• How to complete this task:
Exactly as they appear, copy the lines from the start of the entries below to the line containing "yellow plane: 5 -> 2", both ends included.

• Data extract:
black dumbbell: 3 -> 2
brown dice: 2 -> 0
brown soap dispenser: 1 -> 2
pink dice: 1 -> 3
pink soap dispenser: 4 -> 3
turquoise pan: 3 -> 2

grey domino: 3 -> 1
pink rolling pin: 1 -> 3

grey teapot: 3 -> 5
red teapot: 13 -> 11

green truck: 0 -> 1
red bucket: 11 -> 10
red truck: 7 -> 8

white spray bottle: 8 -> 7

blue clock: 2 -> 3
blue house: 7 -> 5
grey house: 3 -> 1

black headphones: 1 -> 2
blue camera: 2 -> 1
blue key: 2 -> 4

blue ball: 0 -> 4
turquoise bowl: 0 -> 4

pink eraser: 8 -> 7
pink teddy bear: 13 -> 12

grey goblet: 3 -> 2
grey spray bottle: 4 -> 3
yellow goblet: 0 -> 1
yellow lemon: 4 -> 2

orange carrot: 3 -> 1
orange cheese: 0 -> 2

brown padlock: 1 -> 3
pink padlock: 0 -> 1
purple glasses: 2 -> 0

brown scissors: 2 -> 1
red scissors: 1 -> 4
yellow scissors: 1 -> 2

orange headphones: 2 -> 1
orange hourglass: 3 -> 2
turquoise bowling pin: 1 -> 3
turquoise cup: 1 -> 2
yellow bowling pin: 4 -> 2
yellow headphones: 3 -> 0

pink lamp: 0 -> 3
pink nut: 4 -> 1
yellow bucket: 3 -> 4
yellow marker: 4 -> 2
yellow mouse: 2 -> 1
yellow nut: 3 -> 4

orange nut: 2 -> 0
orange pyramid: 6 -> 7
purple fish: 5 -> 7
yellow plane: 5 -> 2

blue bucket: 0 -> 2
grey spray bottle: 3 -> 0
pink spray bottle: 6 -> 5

• Solution:
black dumbbell: 3 -> 2
brown dice: 2 -> 0
brown soap dispenser: 1 -> 2
pink dice: 1 -> 3
pink soap dispenser: 4 -> 3
turquoise pan: 3 -> 2

grey domino: 3 -> 1
pink rolling pin: 1 -> 3

grey teapot: 3 -> 5
red teapot: 13 -> 11

green truck: 0 -> 1
red bucket: 11 -> 10
red truck: 7 -> 8

white spray bottle: 8 -> 7

blue clock: 2 -> 3
blue house: 7 -> 5
grey house: 3 -> 1

black headphones: 1 -> 2
blue camera: 2 -> 1
blue key: 2 -> 4

blue ball: 0 -> 4
turquoise bowl: 0 -> 4

pink eraser: 8 -> 7
pink teddy bear: 13 -> 12

grey goblet: 3 -> 2
grey spray bottle: 4 -> 3
yellow goblet: 0 -> 1
yellow lemon: 4 -> 2

orange carrot: 3 -> 1
orange cheese: 0 -> 2

brown padlock: 1 -> 3
pink padlock: 0 -> 1
purple glasses: 2 -> 0

brown scissors: 2 -> 1
red scissors: 1 -> 4
yellow scissors: 1 -> 2

orange headphones: 2 -> 1
orange hourglass: 3 -> 2
turquoise bowling pin: 1 -> 3
turquoise cup: 1 -> 2
yellow bowling pin: 4 -> 2
yellow headphones: 3 -> 0

pink lamp: 0 -> 3
pink nut: 4 -> 1
yellow bucket: 3 -> 4
yellow marker: 4 -> 2
yellow mouse: 2 -> 1
yellow nut: 3 -> 4

orange nut: 2 -> 0
orange pyramid: 6 -> 7
purple fish: 5 -> 7
yellow plane: 5 -> 2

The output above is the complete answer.